The problem:
Scan the entries below for the word "teapot". Copy out every line in which it occurs.

:: Data under study

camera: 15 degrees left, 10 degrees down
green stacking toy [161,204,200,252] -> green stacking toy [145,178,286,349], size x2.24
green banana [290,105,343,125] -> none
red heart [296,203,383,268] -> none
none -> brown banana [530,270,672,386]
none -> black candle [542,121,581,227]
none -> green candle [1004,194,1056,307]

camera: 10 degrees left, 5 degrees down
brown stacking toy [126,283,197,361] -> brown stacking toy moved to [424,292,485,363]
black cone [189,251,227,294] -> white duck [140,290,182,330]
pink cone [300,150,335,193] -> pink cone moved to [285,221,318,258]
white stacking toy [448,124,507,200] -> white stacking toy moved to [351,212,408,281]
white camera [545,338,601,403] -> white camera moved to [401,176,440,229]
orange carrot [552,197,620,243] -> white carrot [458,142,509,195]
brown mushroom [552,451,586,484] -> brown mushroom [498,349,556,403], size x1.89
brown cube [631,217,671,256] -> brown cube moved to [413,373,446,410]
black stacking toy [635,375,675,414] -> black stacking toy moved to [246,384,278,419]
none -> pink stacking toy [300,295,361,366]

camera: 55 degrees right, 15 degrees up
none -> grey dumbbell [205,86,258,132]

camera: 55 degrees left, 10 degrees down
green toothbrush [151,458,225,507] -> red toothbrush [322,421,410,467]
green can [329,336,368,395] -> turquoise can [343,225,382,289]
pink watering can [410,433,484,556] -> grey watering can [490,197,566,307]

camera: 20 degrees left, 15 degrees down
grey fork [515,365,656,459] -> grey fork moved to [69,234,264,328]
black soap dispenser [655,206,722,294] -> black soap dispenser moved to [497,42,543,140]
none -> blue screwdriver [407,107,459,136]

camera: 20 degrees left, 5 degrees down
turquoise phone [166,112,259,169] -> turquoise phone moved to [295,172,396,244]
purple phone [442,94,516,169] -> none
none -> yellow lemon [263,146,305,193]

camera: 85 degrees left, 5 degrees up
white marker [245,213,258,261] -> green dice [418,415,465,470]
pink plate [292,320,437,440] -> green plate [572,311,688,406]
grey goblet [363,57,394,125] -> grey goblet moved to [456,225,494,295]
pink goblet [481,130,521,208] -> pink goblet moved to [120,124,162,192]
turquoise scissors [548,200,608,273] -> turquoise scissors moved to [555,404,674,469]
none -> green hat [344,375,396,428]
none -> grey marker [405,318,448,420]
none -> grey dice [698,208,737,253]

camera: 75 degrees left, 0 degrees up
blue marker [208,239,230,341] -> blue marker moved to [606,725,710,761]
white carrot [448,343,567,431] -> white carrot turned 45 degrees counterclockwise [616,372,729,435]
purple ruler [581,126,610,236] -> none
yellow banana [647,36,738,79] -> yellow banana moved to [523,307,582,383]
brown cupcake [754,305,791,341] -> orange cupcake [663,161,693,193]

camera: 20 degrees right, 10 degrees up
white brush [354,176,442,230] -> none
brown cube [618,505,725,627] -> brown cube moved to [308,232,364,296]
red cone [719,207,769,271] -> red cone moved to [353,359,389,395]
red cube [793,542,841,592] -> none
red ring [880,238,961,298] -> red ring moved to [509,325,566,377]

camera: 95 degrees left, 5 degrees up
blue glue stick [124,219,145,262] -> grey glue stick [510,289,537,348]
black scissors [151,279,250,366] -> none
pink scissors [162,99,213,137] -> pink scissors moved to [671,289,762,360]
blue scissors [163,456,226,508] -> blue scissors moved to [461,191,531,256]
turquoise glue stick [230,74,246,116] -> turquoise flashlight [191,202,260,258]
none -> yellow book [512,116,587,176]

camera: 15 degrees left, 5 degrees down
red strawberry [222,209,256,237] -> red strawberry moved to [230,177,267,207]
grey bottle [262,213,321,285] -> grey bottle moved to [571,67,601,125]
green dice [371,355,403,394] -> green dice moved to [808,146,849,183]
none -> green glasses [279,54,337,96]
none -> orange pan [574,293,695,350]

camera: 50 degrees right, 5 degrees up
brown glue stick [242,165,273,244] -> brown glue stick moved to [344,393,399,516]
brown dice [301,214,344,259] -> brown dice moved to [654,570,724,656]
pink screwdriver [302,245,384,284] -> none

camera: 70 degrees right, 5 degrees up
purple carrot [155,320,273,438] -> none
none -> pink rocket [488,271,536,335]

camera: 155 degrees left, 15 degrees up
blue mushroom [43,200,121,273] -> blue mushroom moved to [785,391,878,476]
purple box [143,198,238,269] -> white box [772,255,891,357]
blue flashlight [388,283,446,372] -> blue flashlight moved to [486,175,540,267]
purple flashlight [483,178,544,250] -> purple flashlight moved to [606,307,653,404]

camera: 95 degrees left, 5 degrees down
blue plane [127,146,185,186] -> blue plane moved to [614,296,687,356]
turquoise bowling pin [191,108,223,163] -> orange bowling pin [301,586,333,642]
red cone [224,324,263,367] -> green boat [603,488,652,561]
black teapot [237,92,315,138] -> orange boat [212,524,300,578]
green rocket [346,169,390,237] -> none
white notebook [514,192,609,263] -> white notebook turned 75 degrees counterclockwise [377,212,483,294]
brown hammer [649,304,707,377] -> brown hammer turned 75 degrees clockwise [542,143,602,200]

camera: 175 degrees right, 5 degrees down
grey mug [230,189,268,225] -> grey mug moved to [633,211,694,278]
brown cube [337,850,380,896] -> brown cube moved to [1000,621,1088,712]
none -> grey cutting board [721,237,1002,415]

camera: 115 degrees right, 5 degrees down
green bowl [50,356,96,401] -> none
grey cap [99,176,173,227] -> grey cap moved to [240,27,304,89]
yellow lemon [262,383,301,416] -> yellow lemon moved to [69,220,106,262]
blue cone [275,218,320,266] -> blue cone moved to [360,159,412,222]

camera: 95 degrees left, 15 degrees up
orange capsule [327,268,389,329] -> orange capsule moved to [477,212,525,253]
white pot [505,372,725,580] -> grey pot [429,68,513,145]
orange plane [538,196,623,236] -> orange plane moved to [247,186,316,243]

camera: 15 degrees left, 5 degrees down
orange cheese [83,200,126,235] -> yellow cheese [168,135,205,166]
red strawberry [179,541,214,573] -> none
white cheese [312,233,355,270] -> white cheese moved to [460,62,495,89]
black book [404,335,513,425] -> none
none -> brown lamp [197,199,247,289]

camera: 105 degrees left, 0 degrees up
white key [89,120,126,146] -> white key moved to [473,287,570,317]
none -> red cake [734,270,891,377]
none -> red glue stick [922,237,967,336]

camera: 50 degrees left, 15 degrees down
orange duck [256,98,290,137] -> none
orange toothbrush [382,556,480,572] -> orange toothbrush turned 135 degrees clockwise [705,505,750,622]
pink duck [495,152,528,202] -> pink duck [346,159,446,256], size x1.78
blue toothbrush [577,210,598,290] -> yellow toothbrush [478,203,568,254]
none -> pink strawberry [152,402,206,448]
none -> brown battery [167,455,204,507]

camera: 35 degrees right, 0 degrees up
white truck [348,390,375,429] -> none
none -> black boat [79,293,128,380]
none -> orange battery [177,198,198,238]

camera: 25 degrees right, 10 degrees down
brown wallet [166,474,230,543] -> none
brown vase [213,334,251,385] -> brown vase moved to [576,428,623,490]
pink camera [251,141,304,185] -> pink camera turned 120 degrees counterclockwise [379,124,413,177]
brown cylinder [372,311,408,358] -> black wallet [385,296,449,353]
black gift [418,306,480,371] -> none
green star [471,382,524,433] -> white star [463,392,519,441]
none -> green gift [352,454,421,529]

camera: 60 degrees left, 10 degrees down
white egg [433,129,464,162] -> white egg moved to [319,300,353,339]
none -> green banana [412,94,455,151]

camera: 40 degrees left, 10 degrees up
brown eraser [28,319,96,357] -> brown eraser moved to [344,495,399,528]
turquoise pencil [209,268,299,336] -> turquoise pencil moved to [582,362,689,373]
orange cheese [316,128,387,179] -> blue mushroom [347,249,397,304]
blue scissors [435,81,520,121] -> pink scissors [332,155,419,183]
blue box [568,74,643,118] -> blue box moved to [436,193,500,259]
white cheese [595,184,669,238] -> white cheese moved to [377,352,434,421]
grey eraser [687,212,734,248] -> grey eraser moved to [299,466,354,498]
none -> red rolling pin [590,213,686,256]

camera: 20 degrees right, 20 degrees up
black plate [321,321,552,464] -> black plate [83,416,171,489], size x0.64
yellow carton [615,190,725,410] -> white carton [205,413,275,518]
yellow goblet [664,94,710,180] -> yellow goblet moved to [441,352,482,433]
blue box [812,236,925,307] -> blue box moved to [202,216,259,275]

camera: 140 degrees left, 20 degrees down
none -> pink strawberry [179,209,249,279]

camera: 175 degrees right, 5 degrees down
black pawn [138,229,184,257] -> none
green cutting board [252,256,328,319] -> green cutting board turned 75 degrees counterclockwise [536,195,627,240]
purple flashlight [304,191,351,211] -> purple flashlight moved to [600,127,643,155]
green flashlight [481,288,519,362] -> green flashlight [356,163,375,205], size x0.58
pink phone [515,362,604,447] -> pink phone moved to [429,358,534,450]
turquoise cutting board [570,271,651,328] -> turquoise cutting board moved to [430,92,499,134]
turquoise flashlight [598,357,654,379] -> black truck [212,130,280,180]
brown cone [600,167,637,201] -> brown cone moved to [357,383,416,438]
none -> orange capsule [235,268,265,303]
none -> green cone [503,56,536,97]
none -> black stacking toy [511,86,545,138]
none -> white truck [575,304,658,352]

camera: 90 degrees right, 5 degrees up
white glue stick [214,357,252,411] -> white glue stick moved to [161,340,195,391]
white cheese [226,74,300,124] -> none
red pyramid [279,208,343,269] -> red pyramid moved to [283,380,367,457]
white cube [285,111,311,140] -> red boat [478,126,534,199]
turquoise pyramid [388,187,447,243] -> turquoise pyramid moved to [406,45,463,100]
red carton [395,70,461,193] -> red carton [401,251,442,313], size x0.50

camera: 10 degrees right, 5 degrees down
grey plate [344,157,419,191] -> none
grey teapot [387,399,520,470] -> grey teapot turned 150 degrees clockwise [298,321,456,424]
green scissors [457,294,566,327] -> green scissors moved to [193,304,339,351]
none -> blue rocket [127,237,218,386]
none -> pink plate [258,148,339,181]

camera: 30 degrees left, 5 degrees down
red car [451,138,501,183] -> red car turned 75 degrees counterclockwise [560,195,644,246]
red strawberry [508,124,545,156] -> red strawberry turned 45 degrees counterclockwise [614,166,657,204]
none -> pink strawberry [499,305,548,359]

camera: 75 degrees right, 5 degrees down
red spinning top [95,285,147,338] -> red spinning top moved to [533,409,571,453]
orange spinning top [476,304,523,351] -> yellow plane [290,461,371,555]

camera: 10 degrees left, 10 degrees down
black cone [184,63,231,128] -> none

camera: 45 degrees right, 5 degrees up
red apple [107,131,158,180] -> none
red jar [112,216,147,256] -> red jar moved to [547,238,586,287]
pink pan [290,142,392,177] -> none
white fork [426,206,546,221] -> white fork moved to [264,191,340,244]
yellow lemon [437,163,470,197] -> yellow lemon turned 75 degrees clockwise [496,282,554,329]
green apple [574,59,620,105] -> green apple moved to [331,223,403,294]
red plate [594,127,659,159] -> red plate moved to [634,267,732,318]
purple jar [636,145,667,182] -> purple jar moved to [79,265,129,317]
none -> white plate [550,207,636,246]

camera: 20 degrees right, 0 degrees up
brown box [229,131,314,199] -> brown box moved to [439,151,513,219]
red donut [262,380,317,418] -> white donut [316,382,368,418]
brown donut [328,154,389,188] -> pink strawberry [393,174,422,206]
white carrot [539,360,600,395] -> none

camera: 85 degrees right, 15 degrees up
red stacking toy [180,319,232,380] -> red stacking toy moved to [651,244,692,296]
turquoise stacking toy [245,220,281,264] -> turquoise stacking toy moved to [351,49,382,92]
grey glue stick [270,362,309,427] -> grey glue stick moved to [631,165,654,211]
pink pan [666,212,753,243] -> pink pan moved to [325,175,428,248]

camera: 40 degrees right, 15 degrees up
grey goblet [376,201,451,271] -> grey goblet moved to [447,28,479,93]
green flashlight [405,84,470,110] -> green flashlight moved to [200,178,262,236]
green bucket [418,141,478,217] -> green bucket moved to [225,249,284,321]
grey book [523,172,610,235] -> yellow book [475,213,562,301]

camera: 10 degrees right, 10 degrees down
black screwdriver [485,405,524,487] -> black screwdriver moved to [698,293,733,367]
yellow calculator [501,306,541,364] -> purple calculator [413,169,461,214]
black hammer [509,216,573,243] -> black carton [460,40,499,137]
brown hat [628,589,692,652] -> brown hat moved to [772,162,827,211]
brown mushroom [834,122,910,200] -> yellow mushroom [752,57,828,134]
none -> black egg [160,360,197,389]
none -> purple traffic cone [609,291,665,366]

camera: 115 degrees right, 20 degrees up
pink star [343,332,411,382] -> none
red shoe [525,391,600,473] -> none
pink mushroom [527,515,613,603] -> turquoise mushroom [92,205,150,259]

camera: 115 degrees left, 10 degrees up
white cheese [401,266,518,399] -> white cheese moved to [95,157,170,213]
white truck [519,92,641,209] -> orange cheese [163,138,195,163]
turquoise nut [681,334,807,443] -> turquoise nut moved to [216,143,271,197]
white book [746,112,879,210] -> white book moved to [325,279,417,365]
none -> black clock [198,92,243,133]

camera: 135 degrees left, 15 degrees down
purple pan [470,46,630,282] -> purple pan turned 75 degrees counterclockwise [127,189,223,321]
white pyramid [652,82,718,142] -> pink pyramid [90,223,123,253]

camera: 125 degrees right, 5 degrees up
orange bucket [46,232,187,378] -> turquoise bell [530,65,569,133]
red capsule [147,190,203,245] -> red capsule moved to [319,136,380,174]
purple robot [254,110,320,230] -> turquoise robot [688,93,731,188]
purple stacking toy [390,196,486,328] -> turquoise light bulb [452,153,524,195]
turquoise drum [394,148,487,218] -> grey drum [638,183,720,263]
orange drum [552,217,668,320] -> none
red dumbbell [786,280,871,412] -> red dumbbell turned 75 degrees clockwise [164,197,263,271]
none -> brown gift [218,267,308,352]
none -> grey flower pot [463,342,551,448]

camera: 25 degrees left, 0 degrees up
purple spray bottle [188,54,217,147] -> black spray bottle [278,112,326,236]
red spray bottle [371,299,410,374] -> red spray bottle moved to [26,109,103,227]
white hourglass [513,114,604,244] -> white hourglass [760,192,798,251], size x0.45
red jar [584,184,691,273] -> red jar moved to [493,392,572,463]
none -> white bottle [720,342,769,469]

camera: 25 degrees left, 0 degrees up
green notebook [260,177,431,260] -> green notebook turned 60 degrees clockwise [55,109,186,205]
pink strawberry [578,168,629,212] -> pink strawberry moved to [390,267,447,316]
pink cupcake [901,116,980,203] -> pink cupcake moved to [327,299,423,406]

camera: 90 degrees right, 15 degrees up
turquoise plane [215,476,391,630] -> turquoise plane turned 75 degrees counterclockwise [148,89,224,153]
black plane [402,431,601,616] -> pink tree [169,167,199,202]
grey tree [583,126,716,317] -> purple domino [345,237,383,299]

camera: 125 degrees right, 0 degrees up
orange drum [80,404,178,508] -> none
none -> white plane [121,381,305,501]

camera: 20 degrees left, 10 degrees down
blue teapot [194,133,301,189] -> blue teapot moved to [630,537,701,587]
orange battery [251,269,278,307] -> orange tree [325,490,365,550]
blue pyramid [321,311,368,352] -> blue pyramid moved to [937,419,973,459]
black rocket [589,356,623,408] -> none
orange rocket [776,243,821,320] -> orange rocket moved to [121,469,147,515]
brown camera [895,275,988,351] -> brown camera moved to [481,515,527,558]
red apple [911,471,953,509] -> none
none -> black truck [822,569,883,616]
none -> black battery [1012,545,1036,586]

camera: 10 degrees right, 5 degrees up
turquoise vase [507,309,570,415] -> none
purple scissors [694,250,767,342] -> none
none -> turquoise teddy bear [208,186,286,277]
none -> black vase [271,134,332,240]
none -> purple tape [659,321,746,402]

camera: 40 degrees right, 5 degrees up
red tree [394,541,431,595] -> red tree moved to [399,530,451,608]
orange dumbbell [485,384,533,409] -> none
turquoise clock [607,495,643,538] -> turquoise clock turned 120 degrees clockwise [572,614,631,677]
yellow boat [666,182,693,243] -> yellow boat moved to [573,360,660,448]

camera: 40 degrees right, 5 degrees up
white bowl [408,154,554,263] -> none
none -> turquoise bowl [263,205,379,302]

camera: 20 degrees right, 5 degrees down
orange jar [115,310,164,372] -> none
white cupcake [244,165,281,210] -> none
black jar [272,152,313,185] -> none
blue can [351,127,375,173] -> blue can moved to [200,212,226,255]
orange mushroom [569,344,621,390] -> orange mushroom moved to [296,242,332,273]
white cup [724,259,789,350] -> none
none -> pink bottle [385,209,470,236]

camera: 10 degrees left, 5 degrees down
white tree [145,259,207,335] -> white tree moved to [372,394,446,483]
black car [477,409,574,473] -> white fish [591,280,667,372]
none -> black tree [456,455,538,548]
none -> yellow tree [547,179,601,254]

::::

Result of this task:
black teapot [237,92,315,138] -> orange boat [212,524,300,578]
grey teapot [387,399,520,470] -> grey teapot turned 150 degrees clockwise [298,321,456,424]
blue teapot [194,133,301,189] -> blue teapot moved to [630,537,701,587]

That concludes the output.